**Task**
Copy exactly, and only, the lines from the one with "D3: schottky BAT54" to the end of the listing; omit pictures.

☆ ☆ ☆

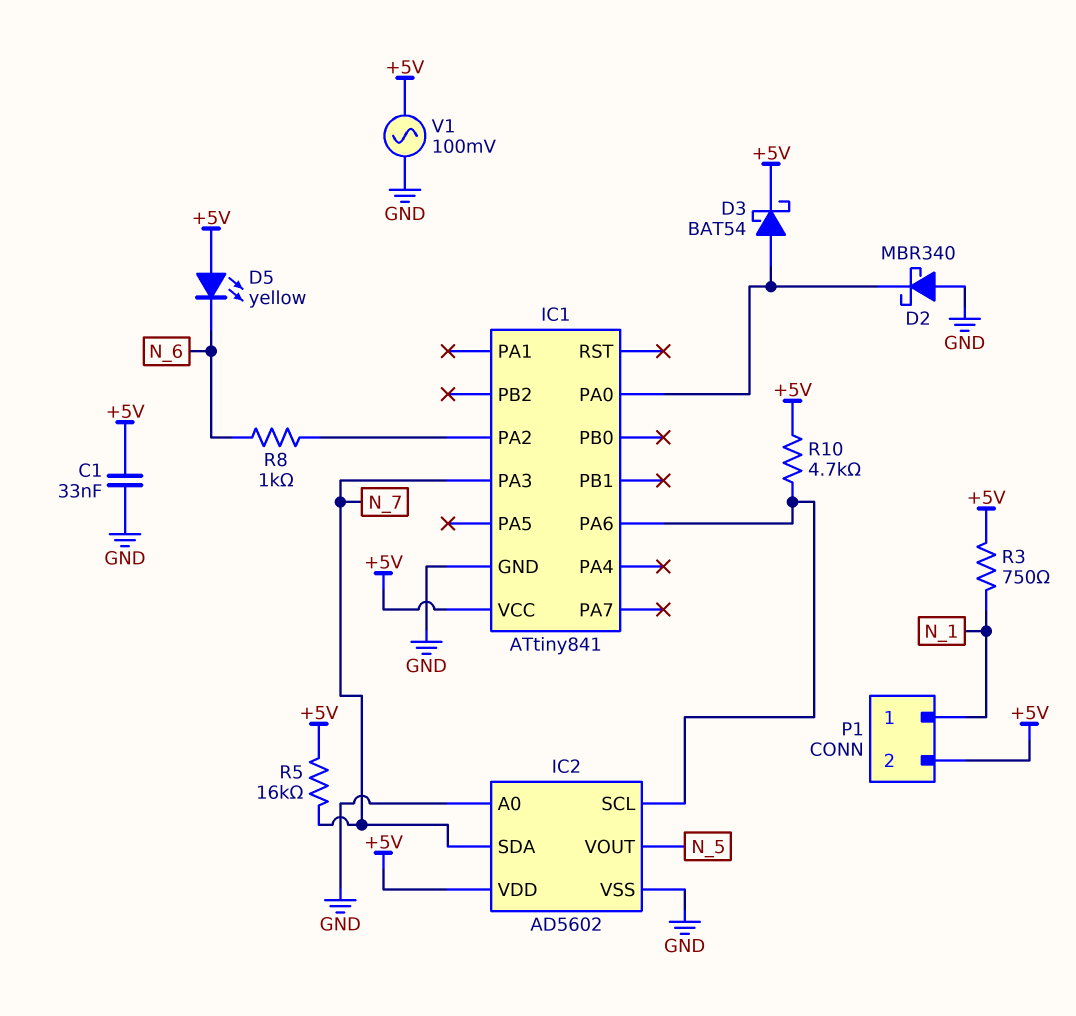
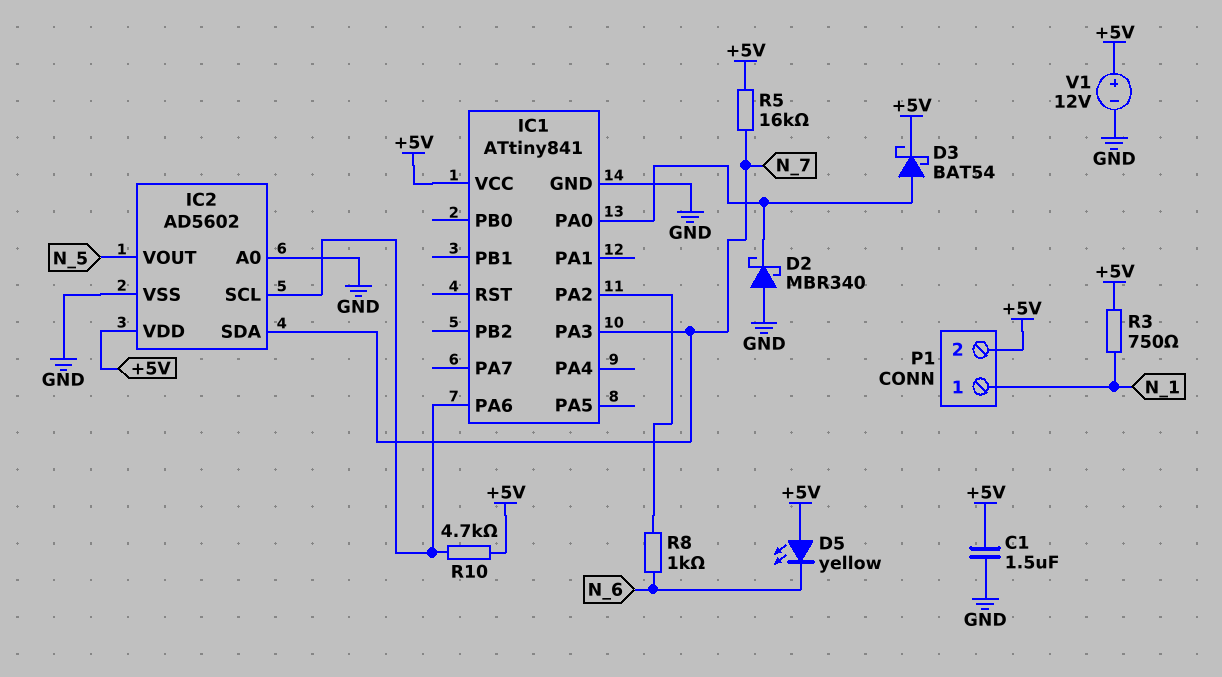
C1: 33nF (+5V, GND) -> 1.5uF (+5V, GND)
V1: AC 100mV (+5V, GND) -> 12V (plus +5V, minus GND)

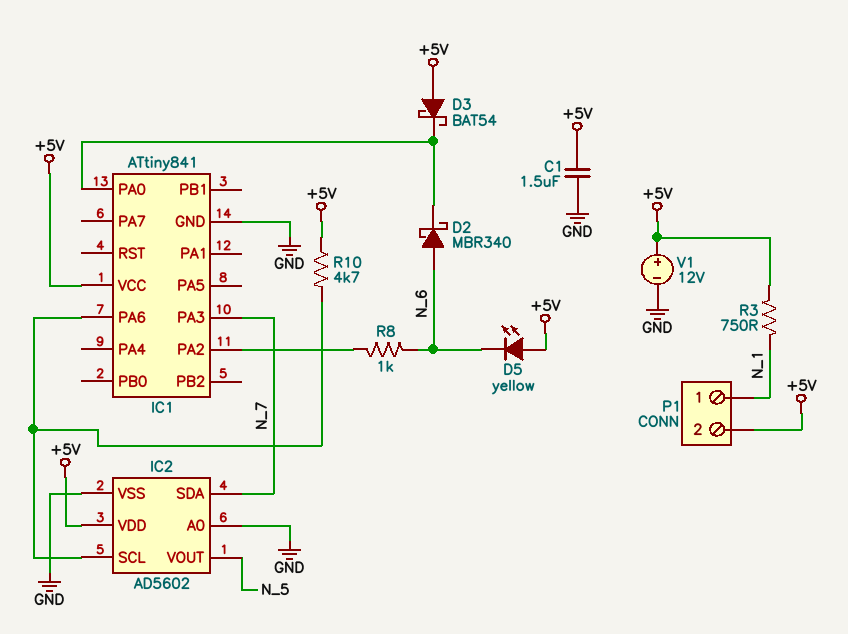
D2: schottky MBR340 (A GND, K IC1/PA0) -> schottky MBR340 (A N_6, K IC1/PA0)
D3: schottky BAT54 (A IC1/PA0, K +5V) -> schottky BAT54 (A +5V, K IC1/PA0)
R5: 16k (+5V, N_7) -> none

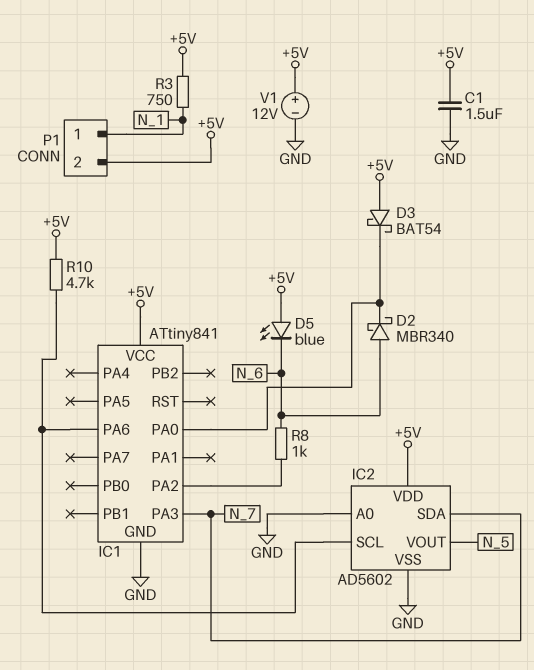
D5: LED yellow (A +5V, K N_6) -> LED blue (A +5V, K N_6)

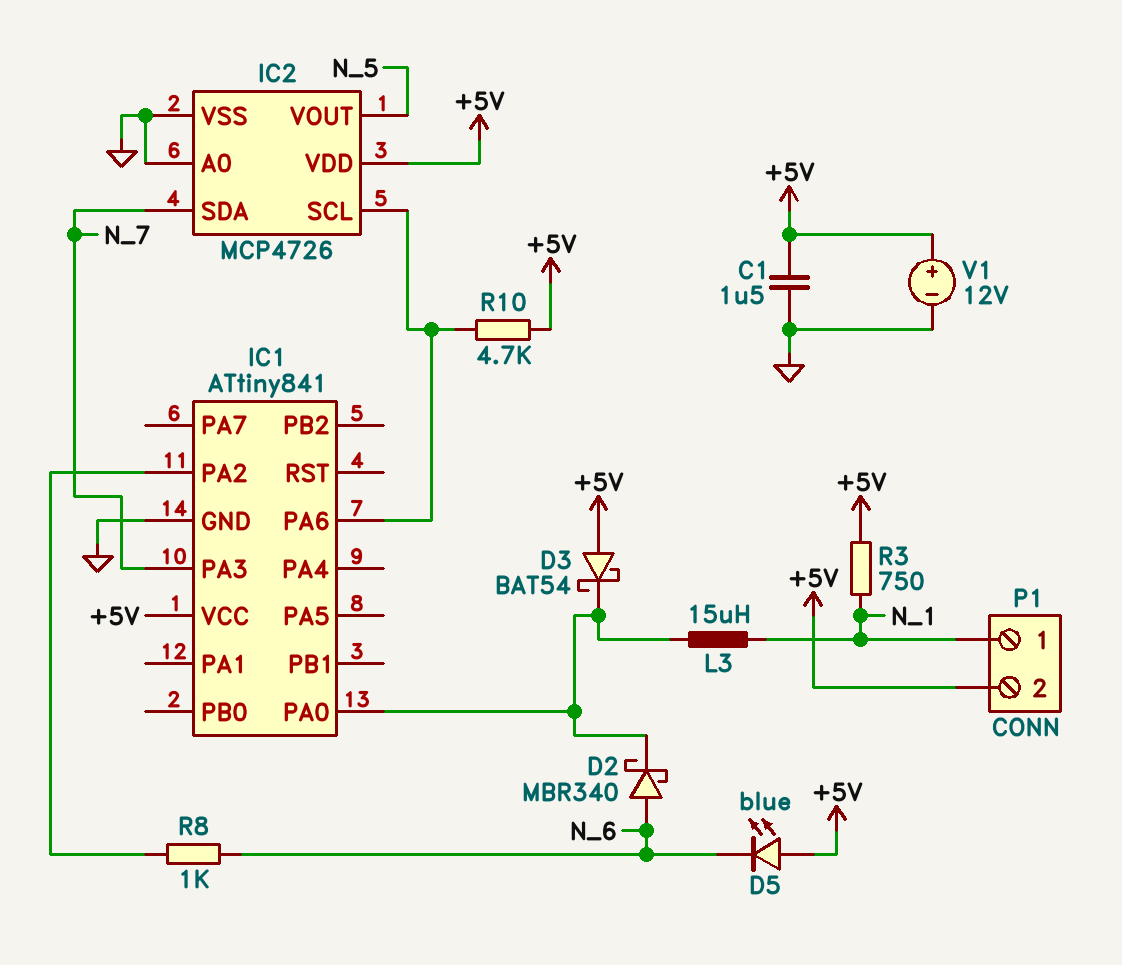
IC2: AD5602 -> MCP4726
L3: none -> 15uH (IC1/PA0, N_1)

☆ ☆ ☆

**Result of this task**
D3: schottky BAT54 (A IC1/PA0, K +5V) -> schottky BAT54 (A +5V, K IC1/PA0)
R5: 16k (+5V, N_7) -> none

D5: LED yellow (A +5V, K N_6) -> LED blue (A +5V, K N_6)

IC2: AD5602 -> MCP4726
L3: none -> 15uH (IC1/PA0, N_1)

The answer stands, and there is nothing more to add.